Data to process —
..............................

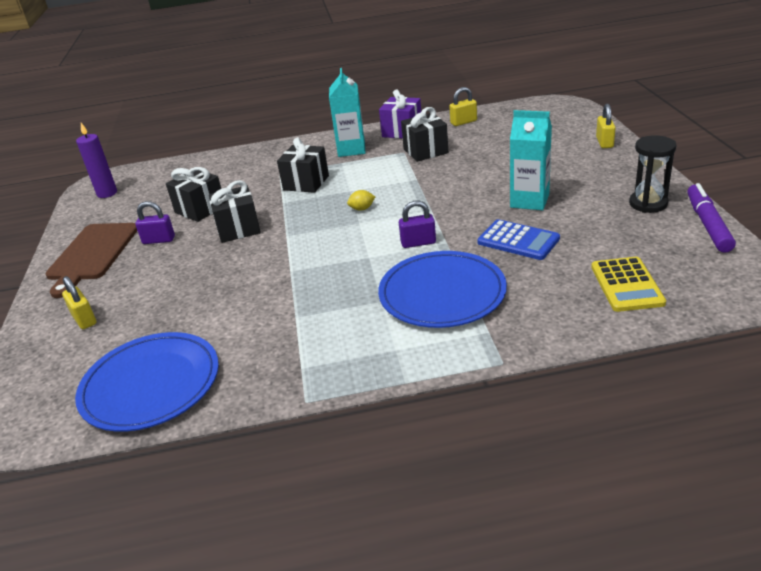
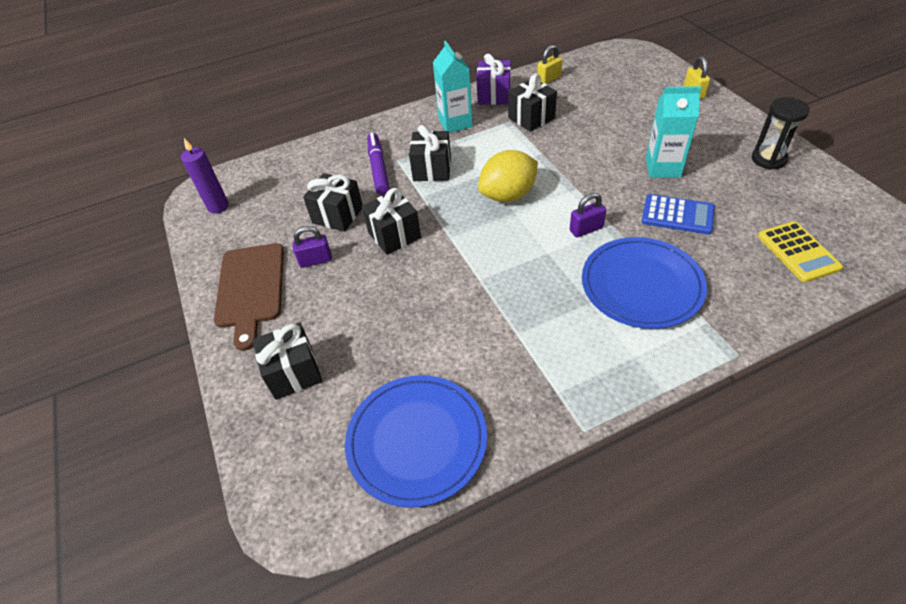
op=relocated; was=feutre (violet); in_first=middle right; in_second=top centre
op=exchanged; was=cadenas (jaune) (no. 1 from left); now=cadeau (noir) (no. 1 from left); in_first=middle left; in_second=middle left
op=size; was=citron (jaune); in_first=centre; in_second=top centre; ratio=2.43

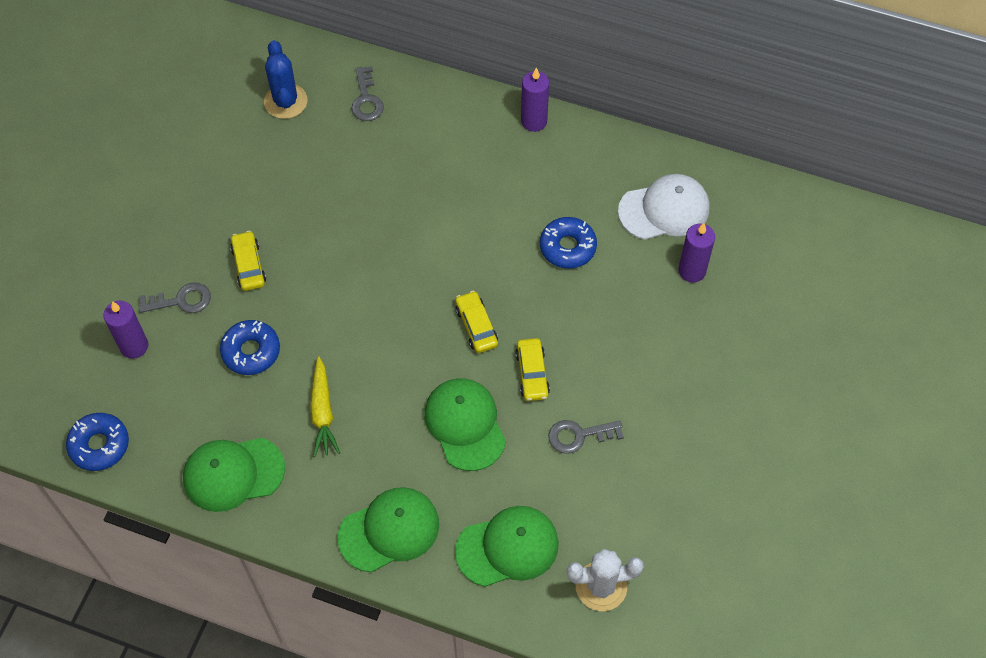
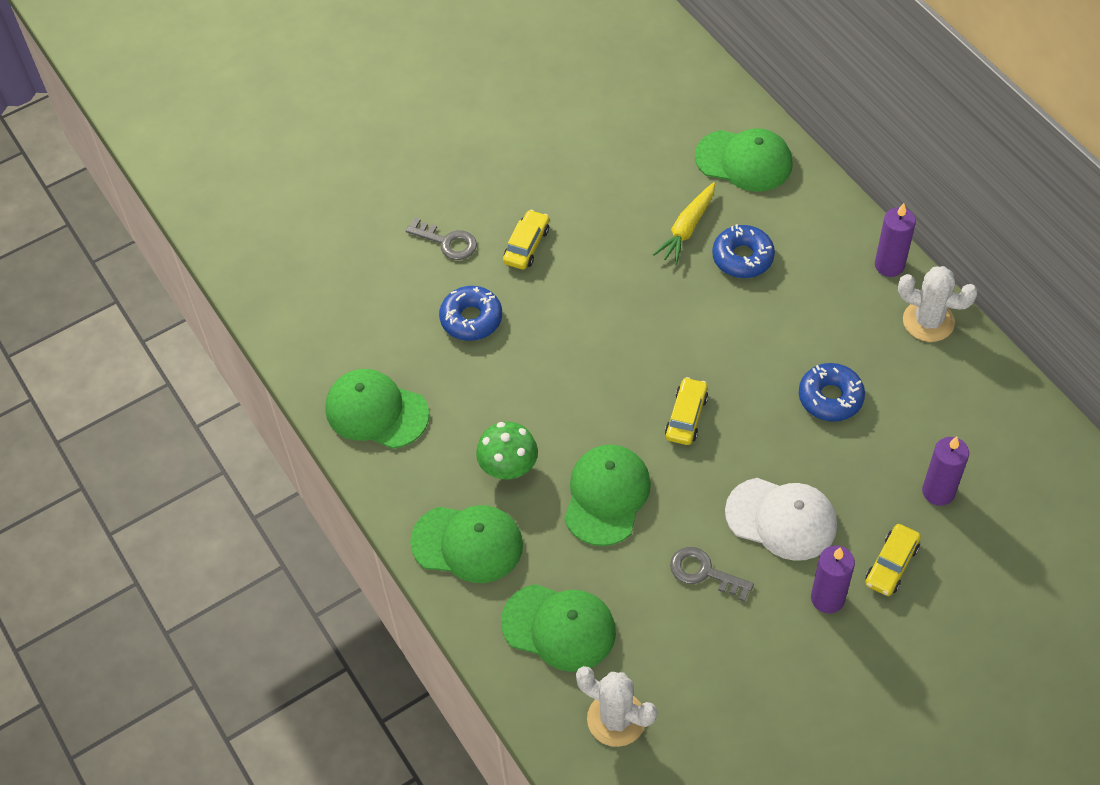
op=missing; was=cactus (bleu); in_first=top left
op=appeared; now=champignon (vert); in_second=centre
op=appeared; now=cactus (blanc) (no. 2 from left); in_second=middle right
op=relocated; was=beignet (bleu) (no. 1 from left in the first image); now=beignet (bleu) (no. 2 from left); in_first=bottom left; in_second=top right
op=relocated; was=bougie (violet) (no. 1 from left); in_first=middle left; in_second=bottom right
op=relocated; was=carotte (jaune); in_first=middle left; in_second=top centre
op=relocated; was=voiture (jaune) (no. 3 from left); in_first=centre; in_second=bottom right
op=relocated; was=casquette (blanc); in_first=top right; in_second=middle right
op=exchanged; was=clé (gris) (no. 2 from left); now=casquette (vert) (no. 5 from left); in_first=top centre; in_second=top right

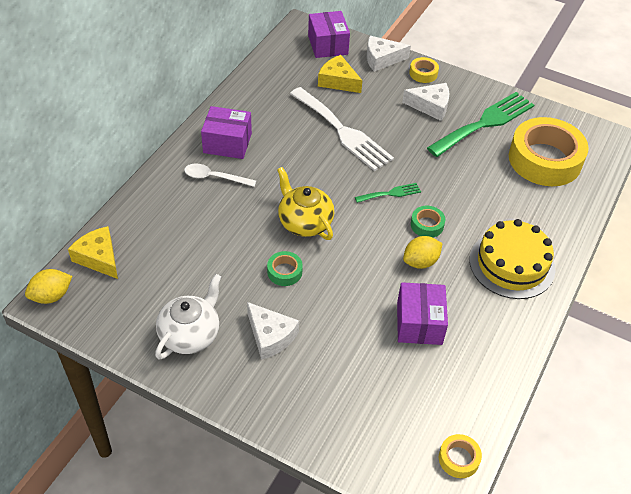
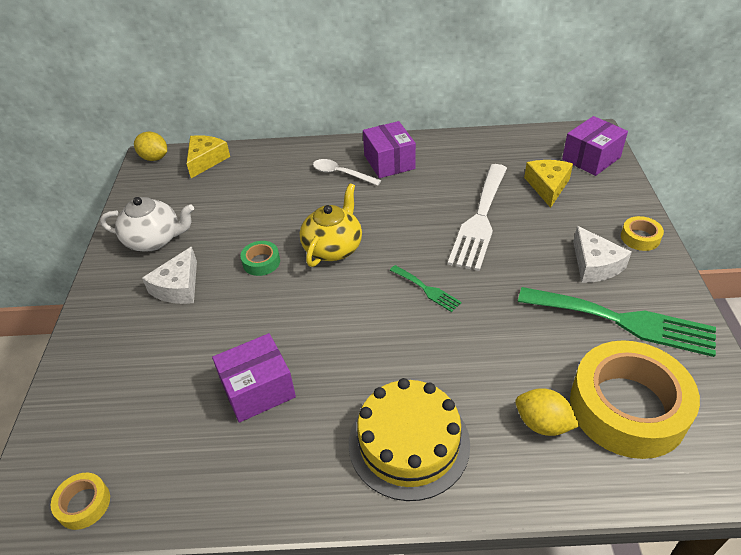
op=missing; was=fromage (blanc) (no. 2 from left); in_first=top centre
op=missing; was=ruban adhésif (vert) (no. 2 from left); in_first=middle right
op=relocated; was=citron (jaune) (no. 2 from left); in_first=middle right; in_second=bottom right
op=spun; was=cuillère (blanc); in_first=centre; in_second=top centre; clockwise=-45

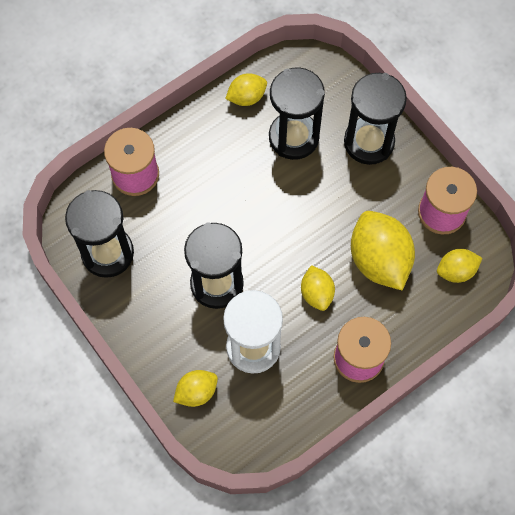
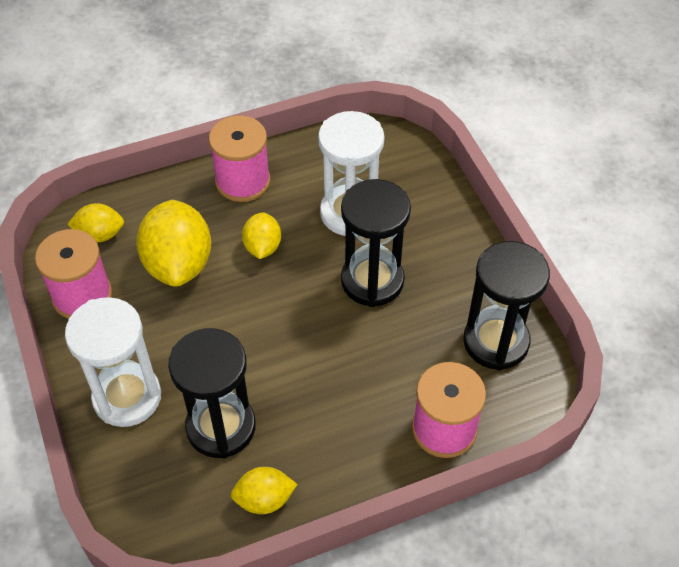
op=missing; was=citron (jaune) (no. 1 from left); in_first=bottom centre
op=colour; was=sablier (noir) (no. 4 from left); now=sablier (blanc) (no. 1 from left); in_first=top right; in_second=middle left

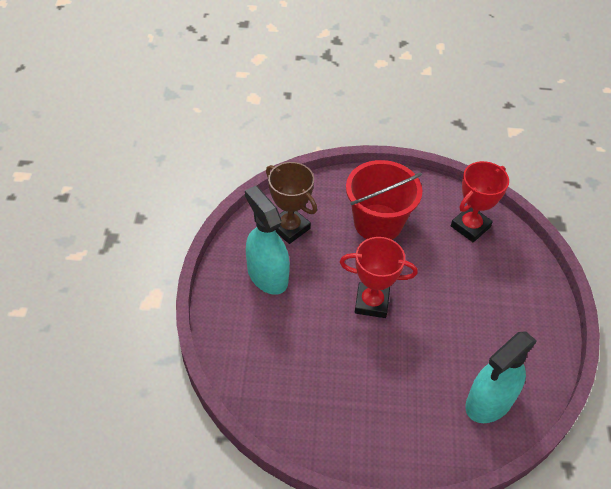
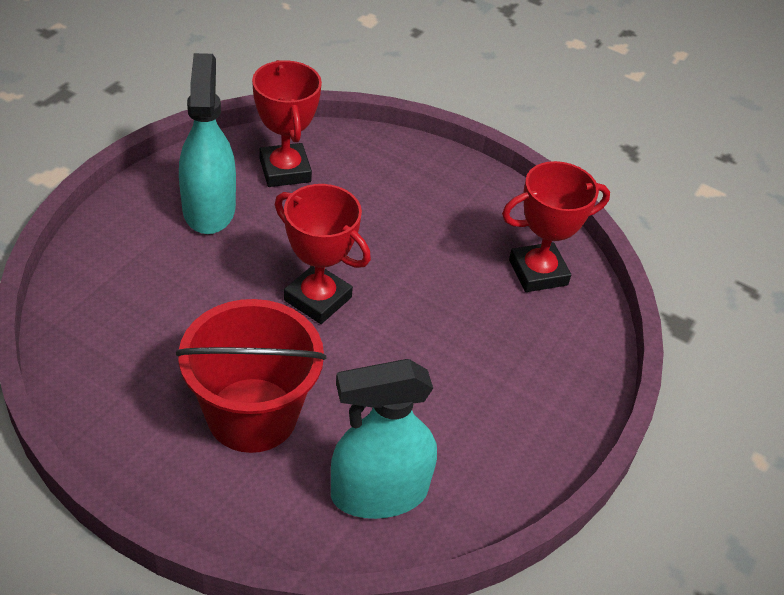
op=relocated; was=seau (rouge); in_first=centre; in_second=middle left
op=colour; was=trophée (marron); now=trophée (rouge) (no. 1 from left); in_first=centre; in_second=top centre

..............................

Problem to work on —
Your task is to repeat the opening line of the entries above and each line after it, ending with the line that has "op=exchanged; was=cadenas (jaune)". Do not include the pictures.

Answer box —
op=relocated; was=feutre (violet); in_first=middle right; in_second=top centre
op=exchanged; was=cadenas (jaune) (no. 1 from left); now=cadeau (noir) (no. 1 from left); in_first=middle left; in_second=middle left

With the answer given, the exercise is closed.